**To do**.
Below are entries. Pull out all lines containing "none".

(Before and after images)
************
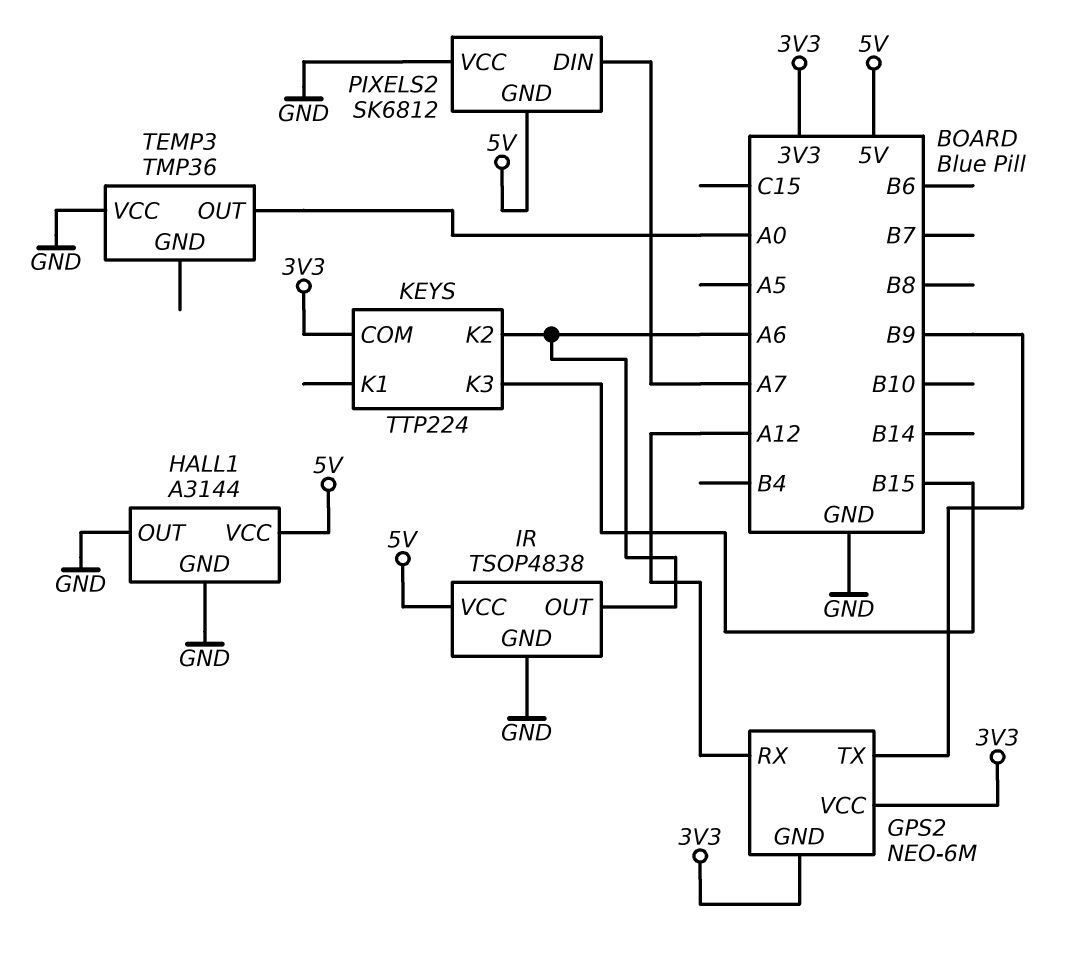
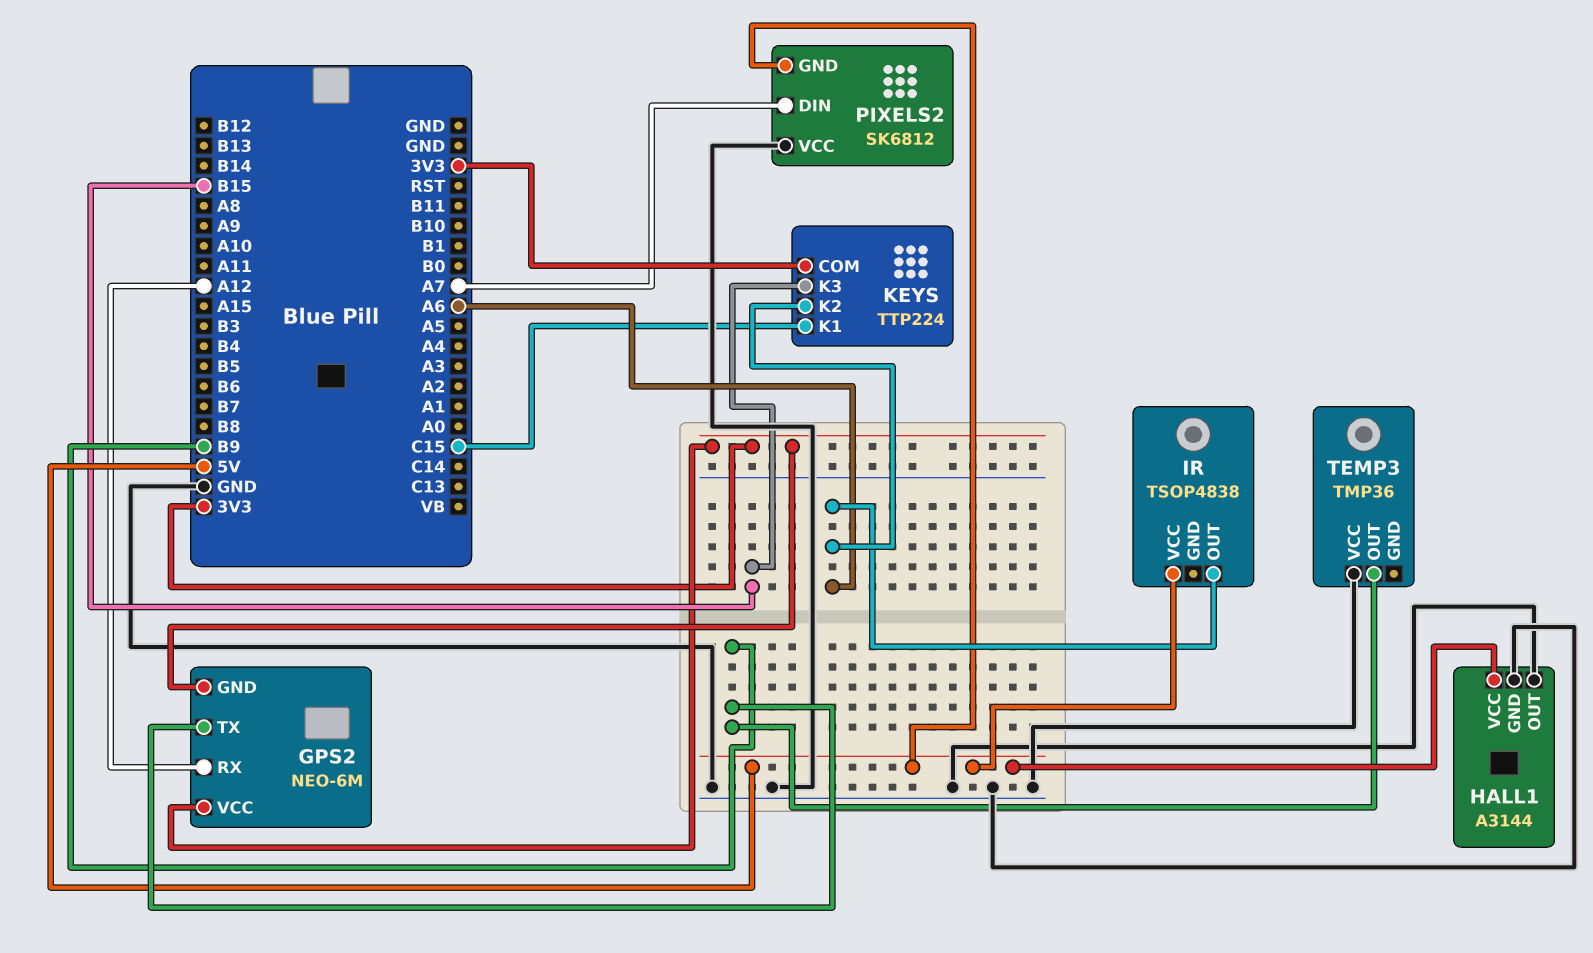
IR pin GND: GND -> none
KEYS pin K1: none -> C15
TEMP3 pin OUT: A0 -> B9

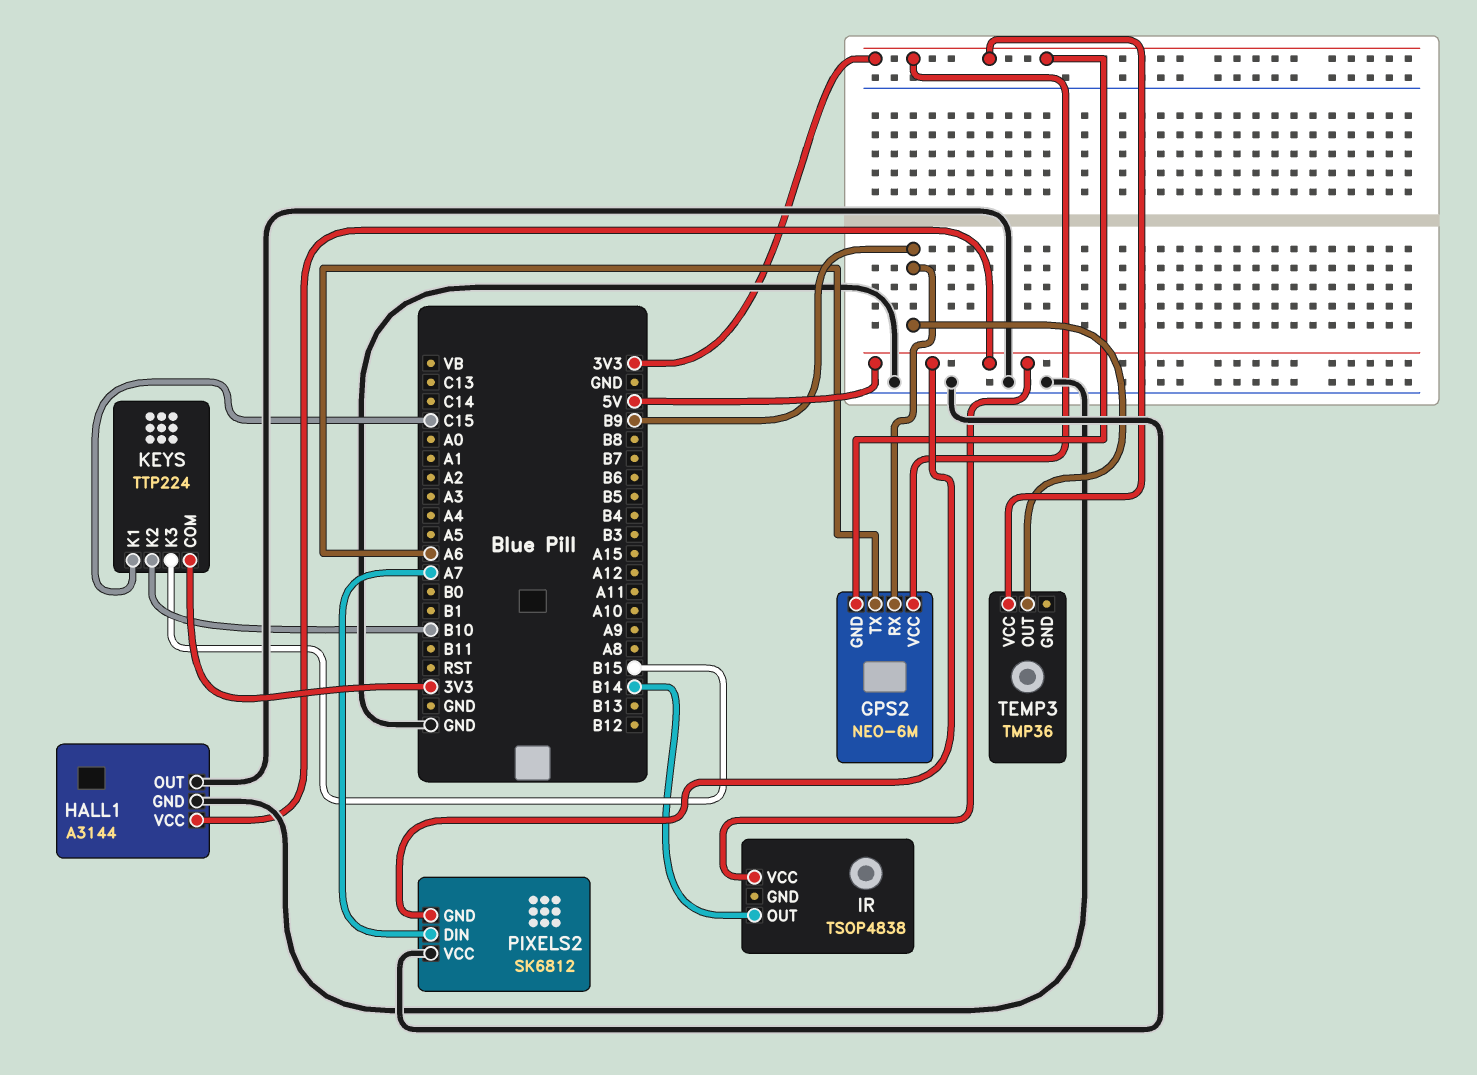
GPS2 pin RX: A12 -> B9
GPS2 pin TX: B9 -> A6
IR pin OUT: A6 -> B14
KEYS pin K2: A6 -> B10
TEMP3 pin VCC: GND -> 3V3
************
**Result of the exercise**.
IR pin GND: GND -> none
KEYS pin K1: none -> C15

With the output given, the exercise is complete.